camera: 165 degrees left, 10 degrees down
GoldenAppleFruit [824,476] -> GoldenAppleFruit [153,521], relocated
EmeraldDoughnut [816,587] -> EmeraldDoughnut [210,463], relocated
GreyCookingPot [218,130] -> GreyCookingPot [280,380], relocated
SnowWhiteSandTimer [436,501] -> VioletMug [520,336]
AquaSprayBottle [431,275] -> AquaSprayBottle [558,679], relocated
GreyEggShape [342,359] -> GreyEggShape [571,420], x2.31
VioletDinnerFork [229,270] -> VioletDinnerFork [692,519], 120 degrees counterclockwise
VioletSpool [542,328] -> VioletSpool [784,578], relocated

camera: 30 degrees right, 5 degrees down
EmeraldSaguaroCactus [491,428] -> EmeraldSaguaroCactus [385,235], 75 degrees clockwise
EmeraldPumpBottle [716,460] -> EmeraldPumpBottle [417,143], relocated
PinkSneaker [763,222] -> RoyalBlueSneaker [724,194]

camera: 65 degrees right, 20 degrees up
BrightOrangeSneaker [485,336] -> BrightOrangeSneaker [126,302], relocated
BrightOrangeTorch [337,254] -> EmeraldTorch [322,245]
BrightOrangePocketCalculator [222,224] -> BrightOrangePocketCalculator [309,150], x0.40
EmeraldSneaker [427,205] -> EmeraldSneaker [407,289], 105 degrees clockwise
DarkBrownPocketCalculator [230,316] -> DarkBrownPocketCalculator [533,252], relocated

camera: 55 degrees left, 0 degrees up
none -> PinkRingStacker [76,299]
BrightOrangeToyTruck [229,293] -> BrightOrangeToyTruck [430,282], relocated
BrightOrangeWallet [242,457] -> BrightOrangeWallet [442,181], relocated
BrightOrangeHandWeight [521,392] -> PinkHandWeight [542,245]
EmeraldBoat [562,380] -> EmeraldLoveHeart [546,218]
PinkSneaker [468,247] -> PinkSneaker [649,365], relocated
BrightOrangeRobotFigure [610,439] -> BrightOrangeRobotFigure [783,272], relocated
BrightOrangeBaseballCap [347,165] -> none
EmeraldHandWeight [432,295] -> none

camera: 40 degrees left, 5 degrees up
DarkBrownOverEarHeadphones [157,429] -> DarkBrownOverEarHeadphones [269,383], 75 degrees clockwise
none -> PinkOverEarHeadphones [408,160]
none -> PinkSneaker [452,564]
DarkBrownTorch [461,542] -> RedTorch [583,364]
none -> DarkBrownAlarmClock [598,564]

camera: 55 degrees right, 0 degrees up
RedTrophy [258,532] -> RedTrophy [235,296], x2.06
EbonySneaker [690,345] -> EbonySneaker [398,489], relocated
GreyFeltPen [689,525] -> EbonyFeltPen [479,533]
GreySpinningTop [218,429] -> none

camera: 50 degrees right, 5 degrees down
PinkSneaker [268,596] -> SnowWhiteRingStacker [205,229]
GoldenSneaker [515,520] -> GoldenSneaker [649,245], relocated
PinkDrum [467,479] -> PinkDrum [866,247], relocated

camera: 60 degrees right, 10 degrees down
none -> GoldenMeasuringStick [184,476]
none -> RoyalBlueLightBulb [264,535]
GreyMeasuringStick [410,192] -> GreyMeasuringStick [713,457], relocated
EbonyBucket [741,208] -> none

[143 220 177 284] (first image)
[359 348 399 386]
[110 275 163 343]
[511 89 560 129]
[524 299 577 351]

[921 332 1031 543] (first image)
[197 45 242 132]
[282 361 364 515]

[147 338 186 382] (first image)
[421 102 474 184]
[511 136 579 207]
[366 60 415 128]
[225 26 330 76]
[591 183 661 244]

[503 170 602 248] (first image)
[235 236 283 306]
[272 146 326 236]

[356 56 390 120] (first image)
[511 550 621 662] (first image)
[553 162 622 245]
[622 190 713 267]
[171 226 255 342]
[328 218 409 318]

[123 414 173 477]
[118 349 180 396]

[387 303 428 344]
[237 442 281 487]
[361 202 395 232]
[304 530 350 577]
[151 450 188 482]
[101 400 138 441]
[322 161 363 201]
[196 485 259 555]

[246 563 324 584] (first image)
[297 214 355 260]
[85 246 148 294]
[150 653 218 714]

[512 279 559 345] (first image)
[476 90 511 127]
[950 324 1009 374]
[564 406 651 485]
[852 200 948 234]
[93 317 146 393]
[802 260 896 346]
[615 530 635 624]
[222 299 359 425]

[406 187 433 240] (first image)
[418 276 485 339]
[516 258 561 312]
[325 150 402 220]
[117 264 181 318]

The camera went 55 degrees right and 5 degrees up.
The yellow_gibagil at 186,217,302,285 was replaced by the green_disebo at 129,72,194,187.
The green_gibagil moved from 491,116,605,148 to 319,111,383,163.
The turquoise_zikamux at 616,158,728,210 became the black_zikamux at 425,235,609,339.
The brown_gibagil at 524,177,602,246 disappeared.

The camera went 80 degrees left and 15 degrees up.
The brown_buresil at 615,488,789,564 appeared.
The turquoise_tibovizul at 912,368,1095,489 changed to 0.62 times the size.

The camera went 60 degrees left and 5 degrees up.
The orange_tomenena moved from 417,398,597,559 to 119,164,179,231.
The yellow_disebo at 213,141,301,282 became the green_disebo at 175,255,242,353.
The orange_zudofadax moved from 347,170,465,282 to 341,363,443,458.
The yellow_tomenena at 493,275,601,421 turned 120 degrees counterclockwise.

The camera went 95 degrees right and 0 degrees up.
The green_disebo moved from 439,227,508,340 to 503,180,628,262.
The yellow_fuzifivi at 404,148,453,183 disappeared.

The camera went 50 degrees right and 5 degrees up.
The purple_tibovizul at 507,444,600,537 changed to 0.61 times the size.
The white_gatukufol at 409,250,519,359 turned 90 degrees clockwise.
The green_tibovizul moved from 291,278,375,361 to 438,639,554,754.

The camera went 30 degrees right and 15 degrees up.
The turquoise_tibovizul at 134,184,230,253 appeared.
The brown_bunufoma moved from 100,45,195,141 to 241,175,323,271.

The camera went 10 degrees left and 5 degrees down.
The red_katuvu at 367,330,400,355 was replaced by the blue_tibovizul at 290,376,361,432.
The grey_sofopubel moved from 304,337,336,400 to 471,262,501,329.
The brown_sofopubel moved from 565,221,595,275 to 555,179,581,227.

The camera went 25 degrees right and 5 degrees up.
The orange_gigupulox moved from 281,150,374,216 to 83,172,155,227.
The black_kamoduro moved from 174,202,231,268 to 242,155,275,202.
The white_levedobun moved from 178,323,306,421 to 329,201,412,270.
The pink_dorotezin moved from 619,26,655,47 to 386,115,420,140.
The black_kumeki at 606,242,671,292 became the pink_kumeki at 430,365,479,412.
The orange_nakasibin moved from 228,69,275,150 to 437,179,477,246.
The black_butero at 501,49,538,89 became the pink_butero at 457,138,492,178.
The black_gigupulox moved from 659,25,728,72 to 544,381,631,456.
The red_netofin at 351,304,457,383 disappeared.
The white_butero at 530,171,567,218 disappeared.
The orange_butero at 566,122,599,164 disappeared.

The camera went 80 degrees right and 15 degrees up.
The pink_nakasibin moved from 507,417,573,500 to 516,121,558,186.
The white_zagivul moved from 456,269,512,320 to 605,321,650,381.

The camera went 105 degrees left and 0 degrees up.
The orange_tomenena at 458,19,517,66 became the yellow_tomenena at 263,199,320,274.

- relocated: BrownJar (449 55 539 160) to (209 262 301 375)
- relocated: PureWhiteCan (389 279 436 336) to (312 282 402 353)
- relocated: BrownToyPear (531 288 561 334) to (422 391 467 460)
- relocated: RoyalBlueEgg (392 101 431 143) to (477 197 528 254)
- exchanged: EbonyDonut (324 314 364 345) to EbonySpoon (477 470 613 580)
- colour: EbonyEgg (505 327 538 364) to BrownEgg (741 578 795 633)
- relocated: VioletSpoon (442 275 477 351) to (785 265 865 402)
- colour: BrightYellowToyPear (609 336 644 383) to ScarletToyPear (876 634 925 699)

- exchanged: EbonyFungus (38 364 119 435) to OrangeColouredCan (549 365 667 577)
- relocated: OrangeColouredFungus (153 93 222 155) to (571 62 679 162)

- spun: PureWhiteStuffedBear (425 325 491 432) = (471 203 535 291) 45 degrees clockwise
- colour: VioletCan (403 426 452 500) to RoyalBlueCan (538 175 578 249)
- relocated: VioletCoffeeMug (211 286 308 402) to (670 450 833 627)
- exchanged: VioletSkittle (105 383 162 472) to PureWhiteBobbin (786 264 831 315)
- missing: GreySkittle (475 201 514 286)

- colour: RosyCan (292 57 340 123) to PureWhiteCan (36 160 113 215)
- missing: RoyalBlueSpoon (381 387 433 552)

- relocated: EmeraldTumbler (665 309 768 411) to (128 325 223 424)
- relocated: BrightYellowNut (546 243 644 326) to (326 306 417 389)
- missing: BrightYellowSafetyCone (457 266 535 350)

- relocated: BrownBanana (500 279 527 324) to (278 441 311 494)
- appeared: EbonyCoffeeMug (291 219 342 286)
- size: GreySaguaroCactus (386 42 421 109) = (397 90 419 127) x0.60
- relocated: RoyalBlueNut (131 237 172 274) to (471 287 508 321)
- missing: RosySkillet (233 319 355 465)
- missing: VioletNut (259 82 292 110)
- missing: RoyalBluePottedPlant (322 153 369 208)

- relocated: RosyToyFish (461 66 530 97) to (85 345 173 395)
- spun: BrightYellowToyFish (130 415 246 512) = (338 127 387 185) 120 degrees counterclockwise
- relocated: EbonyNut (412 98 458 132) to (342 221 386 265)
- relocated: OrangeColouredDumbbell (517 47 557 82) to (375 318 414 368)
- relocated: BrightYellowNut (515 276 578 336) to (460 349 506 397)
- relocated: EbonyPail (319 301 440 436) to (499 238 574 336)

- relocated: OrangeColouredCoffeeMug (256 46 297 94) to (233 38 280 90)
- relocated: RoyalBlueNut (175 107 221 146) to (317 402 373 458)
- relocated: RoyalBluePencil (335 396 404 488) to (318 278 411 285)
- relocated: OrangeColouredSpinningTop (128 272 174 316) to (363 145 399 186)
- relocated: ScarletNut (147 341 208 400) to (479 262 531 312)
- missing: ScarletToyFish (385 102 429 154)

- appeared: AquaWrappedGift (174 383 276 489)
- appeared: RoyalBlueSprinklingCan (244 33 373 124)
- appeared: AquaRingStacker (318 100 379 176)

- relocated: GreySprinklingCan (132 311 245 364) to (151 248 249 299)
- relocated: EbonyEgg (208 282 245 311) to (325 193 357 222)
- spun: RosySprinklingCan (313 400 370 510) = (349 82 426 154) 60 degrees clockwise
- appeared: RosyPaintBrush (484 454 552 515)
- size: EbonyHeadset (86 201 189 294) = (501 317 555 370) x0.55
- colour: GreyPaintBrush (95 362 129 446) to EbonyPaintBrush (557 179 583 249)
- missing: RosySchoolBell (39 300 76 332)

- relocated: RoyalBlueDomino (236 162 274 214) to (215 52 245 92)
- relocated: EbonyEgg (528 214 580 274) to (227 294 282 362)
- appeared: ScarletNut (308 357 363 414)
================================
### The task
Please repeat word for word the lines above that run from the beginning through the line containing "GreyEggShape [342,359] ->", keeping both the first and that last line.

### Finished task
camera: 165 degrees left, 10 degrees down
GoldenAppleFruit [824,476] -> GoldenAppleFruit [153,521], relocated
EmeraldDoughnut [816,587] -> EmeraldDoughnut [210,463], relocated
GreyCookingPot [218,130] -> GreyCookingPot [280,380], relocated
SnowWhiteSandTimer [436,501] -> VioletMug [520,336]
AquaSprayBottle [431,275] -> AquaSprayBottle [558,679], relocated
GreyEggShape [342,359] -> GreyEggShape [571,420], x2.31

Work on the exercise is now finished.